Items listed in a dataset
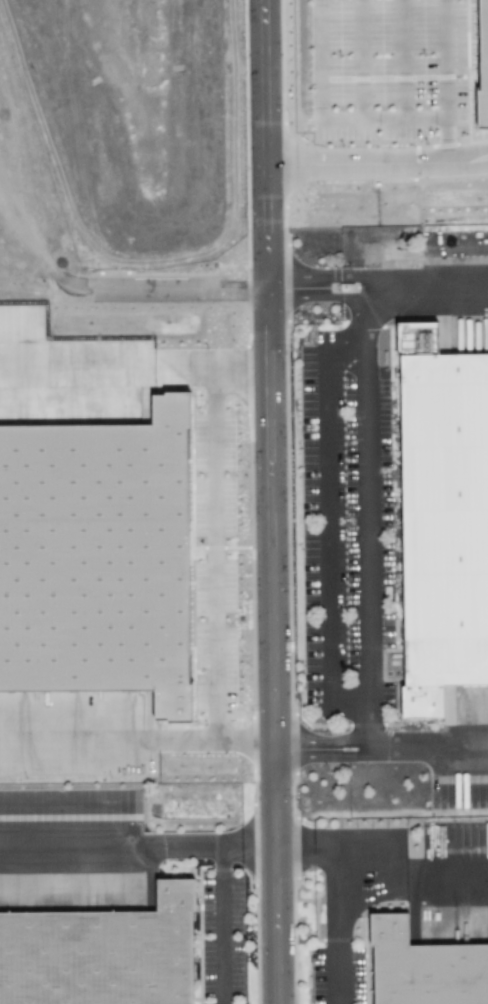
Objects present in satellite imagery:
building: (480, 65)
road: (445, 83)
road: (360, 102)
road: (376, 167)
road: (377, 290)
road: (184, 299)
road: (76, 365)
road: (210, 366)
road: (325, 501)
road: (269, 502)
building: (442, 518)
road: (364, 529)
road: (214, 553)
road: (215, 741)
road: (79, 743)
road: (426, 748)
road: (341, 749)
road: (137, 850)
road: (380, 871)
road: (220, 927)
road: (339, 931)
building: (96, 940)
building: (423, 968)

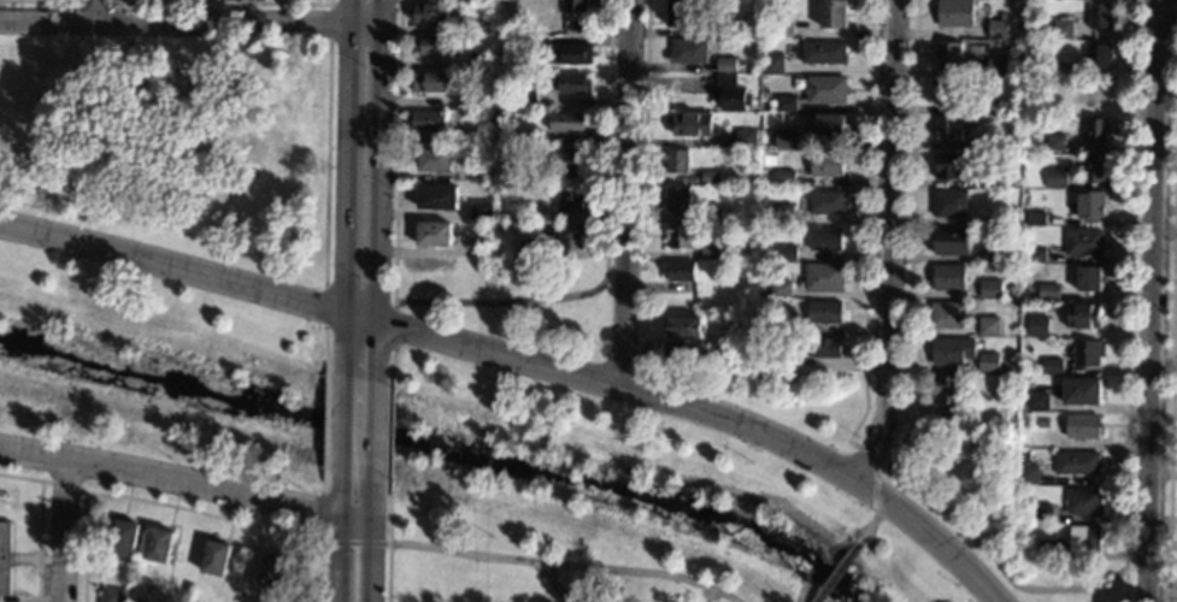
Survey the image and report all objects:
road: (48, 0)
road: (100, 0)
road: (227, 1)
building: (469, 1)
road: (345, 3)
park: (1174, 4)
building: (575, 5)
road: (103, 10)
building: (431, 14)
building: (682, 14)
building: (834, 14)
building: (955, 14)
road: (1167, 15)
building: (1100, 17)
road: (191, 22)
building: (488, 22)
building: (736, 26)
building: (782, 27)
building: (1063, 30)
building: (998, 31)
road: (1154, 41)
building: (436, 46)
building: (522, 46)
building: (689, 52)
building: (570, 55)
building: (825, 55)
building: (948, 55)
building: (1098, 58)
building: (477, 62)
building: (726, 65)
building: (773, 65)
road: (543, 69)
building: (997, 69)
building: (1057, 70)
building: (435, 83)
building: (574, 84)
building: (797, 84)
road: (914, 89)
building: (827, 91)
building: (948, 92)
building: (732, 95)
building: (1097, 95)
building: (527, 96)
building: (475, 101)
building: (1056, 103)
building: (782, 104)
building: (984, 108)
building: (502, 116)
building: (428, 121)
building: (570, 123)
building: (691, 126)
building: (829, 127)
building: (948, 130)
building: (1096, 132)
road: (644, 133)
road: (606, 136)
building: (784, 138)
building: (480, 139)
building: (747, 139)
building: (1056, 144)
building: (986, 145)
road: (397, 150)
road: (380, 159)
building: (436, 160)
building: (567, 162)
road: (325, 163)
building: (677, 163)
building: (827, 167)
building: (949, 168)
building: (1094, 170)
building: (479, 174)
building: (527, 177)
building: (987, 178)
building: (711, 179)
building: (786, 179)
building: (1056, 180)
building: (1008, 183)
road: (349, 190)
road: (628, 194)
building: (438, 198)
building: (572, 200)
building: (677, 200)
building: (824, 204)
building: (950, 205)
building: (1091, 205)
building: (481, 211)
building: (537, 214)
building: (782, 214)
building: (712, 217)
building: (1000, 218)
building: (1036, 221)
road: (1166, 231)
building: (434, 235)
building: (571, 237)
building: (679, 237)
building: (826, 241)
building: (952, 243)
building: (1085, 245)
road: (894, 246)
park: (166, 247)
building: (530, 250)
building: (710, 254)
building: (787, 254)
road: (867, 256)
building: (1005, 258)
building: (1036, 258)
road: (190, 267)
road: (623, 267)
building: (680, 273)
building: (824, 278)
building: (948, 279)
building: (1091, 281)
building: (684, 290)
building: (781, 290)
building: (990, 291)
building: (1049, 294)
road: (1175, 296)
building: (748, 299)
road: (1128, 300)
road: (1154, 300)
road: (505, 301)
road: (321, 304)
building: (825, 315)
building: (948, 316)
building: (1083, 317)
road: (393, 323)
building: (786, 326)
building: (990, 328)
building: (1039, 328)
building: (685, 331)
road: (910, 331)
road: (325, 343)
building: (825, 350)
road: (377, 353)
building: (953, 353)
road: (1172, 353)
building: (1088, 354)
road: (390, 359)
building: (766, 362)
road: (1165, 363)
building: (989, 364)
building: (1053, 367)
building: (1082, 393)
building: (948, 395)
building: (1021, 403)
building: (1038, 403)
road: (375, 408)
road: (712, 413)
building: (956, 422)
road: (327, 423)
building: (1041, 424)
road: (343, 425)
building: (1007, 428)
building: (1083, 428)
road: (387, 434)
building: (1039, 441)
river: (439, 443)
road: (374, 452)
building: (1077, 465)
park: (677, 469)
building: (1036, 479)
road: (187, 483)
road: (63, 486)
building: (1084, 504)
road: (181, 508)
road: (323, 510)
building: (1041, 514)
road: (879, 515)
road: (40, 520)
road: (65, 531)
road: (342, 536)
building: (123, 537)
road: (373, 538)
road: (355, 541)
building: (1085, 541)
building: (158, 545)
road: (390, 548)
building: (1049, 551)
building: (5, 559)
building: (216, 559)
road: (566, 565)
road: (1000, 568)
building: (273, 574)
road: (835, 574)
road: (556, 583)
building: (128, 592)
building: (111, 595)
building: (137, 595)
building: (136, 601)

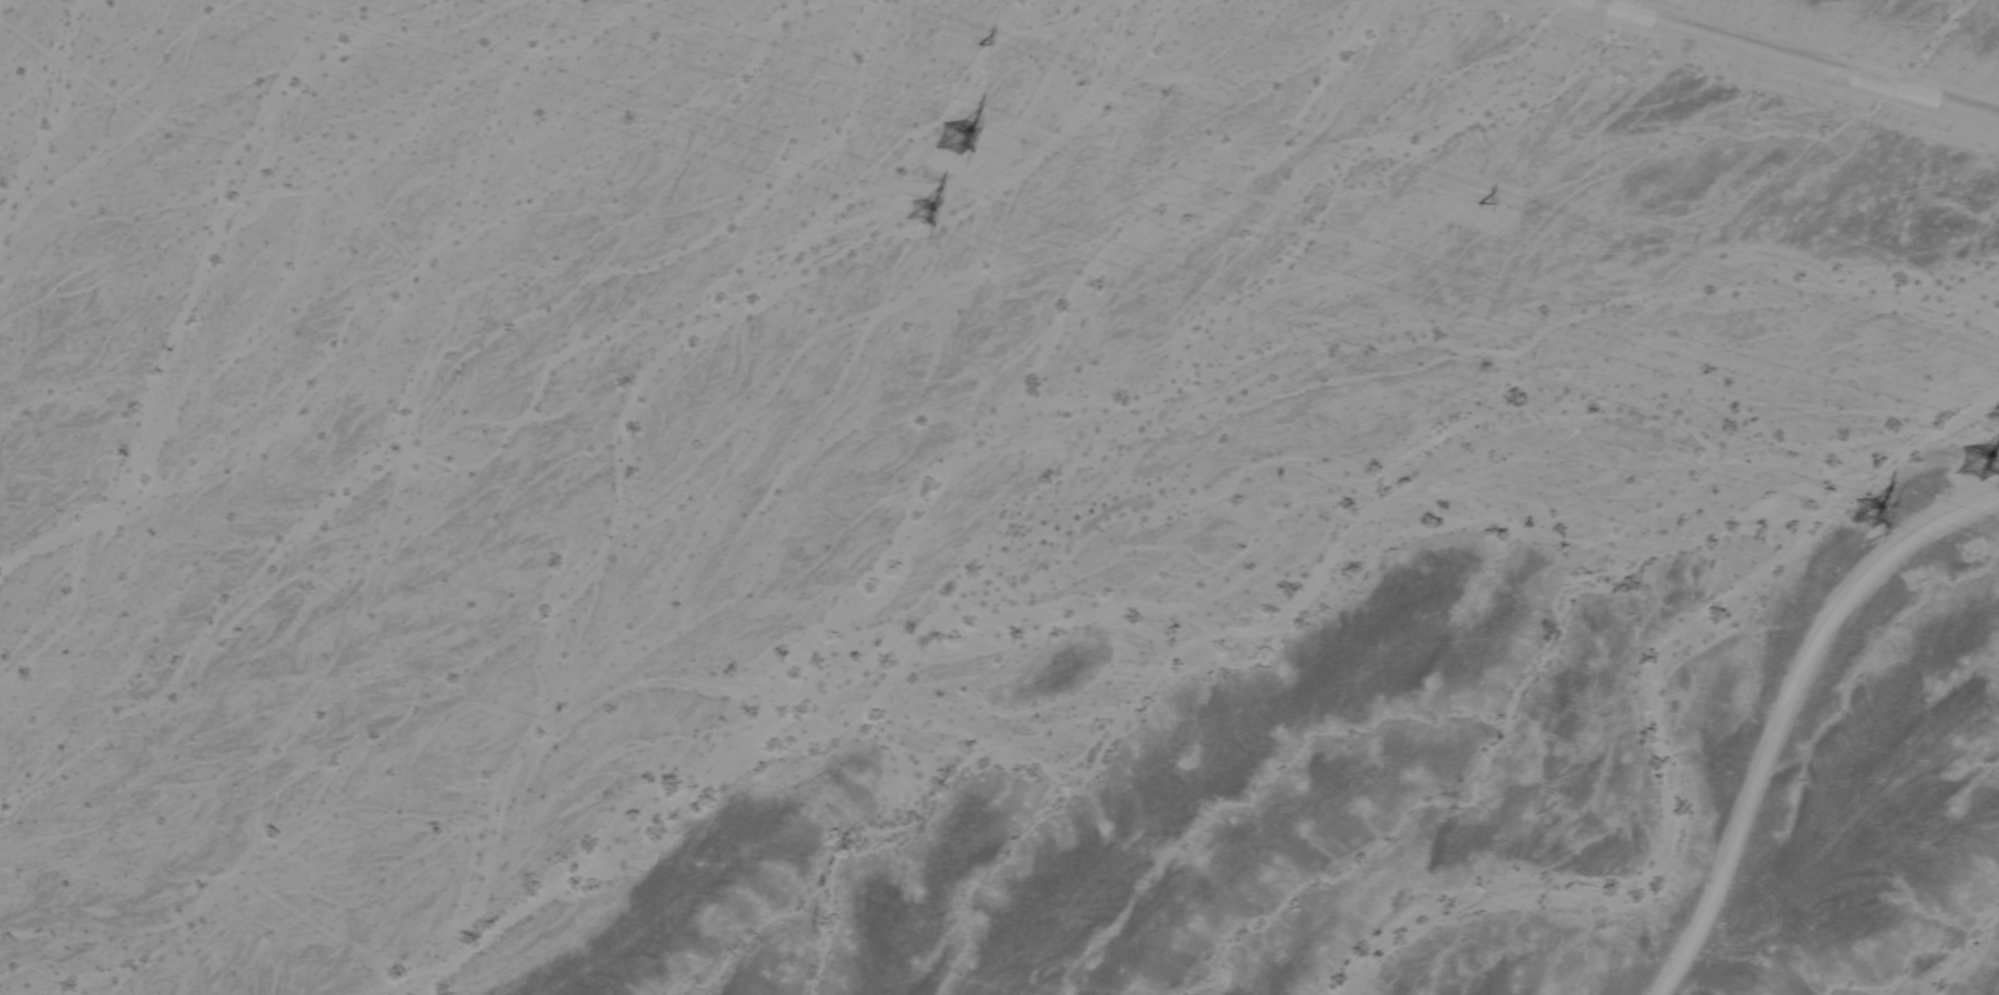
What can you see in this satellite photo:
road: (1794, 61)
power tower: (946, 133)
power tower: (900, 208)
power tower: (1960, 459)
power tower: (1857, 509)
road: (1782, 700)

The task: Which lines of the data above contain "power"? Copy each one.

Solution to the exercise:
power tower: (946, 133)
power tower: (900, 208)
power tower: (1960, 459)
power tower: (1857, 509)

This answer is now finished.